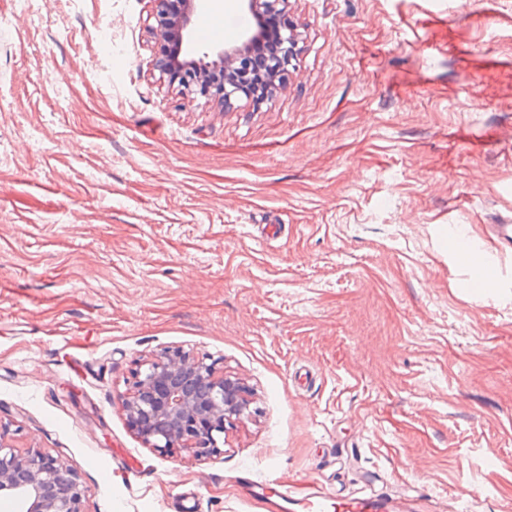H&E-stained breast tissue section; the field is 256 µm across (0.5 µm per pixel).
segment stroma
<instances>
[{
  "mask_svg": "<svg viewBox=\"0 0 512 512\" xmlns=\"http://www.w3.org/2000/svg\"><path fill=\"white\" fill-rule=\"evenodd\" d=\"M149 10L0 0L9 444L68 463L84 512H266L243 478L369 474L425 512H512V248L489 239L512 224V0H288L295 71L227 106L159 81ZM168 347L248 387L221 454L127 423Z\"/></svg>",
  "mask_w": 512,
  "mask_h": 512,
  "instance_id": "35a3bbf8",
  "label": "stroma"
}]
</instances>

▸ THE TASK: Copy out all the data without changing anything, and drop the pictures.

▸ ANSWER TO THIS TASK:
H&E-stained breast tissue section; the field is 256 µm across (0.5 µm per pixel).
segment stroma
<instances>
[{
  "mask_svg": "<svg viewBox=\"0 0 512 512\" xmlns=\"http://www.w3.org/2000/svg\"><path fill=\"white\" fill-rule=\"evenodd\" d=\"M149 10L0 0L9 444L68 463L84 512H266L243 478L369 474L425 512H512V248L489 239L512 224V0H288L295 71L227 106L159 81ZM168 347L248 387L221 454L127 423Z\"/></svg>",
  "mask_w": 512,
  "mask_h": 512,
  "instance_id": "35a3bbf8",
  "label": "stroma"
}]
</instances>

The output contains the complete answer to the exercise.